WHAT TO WORK ON.
Search the material for the word "minus" and report each line where it turns up.

INPUT MATERIAL.
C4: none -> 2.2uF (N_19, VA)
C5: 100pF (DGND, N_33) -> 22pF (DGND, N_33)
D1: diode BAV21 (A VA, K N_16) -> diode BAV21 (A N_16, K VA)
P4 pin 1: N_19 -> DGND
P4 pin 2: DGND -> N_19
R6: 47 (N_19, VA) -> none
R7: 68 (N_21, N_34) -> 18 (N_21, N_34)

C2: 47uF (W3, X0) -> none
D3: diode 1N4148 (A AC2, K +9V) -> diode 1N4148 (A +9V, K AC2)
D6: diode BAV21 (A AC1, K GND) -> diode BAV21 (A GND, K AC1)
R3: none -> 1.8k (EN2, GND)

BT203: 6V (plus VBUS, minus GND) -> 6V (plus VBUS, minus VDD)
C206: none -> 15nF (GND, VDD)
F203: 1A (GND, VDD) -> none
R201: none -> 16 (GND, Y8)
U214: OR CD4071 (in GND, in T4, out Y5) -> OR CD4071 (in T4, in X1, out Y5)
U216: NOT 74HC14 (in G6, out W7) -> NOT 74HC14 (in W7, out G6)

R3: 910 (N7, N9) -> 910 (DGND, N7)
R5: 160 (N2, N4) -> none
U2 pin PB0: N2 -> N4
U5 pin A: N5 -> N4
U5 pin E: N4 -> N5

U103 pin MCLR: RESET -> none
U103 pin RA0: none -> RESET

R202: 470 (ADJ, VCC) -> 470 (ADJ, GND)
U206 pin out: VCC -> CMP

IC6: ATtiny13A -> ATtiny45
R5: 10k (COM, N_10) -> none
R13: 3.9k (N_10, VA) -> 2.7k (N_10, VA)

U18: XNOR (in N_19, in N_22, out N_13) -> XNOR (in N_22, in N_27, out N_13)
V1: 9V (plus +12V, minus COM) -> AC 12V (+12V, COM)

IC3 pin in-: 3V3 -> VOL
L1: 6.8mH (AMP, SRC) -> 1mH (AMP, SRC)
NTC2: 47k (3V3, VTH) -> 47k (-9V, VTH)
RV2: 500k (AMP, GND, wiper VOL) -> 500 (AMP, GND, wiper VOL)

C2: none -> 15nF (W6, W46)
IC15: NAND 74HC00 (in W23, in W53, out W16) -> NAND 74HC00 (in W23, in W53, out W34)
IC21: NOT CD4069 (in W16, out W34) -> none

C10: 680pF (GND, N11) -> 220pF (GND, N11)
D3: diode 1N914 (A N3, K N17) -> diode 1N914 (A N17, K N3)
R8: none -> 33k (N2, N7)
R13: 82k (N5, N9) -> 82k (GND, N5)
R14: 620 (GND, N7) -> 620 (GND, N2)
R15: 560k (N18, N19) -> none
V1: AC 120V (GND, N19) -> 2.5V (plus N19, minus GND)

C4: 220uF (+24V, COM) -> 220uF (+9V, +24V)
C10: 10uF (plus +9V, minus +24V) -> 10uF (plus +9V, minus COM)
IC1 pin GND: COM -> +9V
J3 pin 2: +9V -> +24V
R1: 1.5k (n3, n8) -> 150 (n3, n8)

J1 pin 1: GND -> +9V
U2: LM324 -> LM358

SOLVED EXERCISE.
BT203: 6V (plus VBUS, minus GND) -> 6V (plus VBUS, minus VDD)
V1: 9V (plus +12V, minus COM) -> AC 12V (+12V, COM)
V1: AC 120V (GND, N19) -> 2.5V (plus N19, minus GND)
C10: 10uF (plus +9V, minus +24V) -> 10uF (plus +9V, minus COM)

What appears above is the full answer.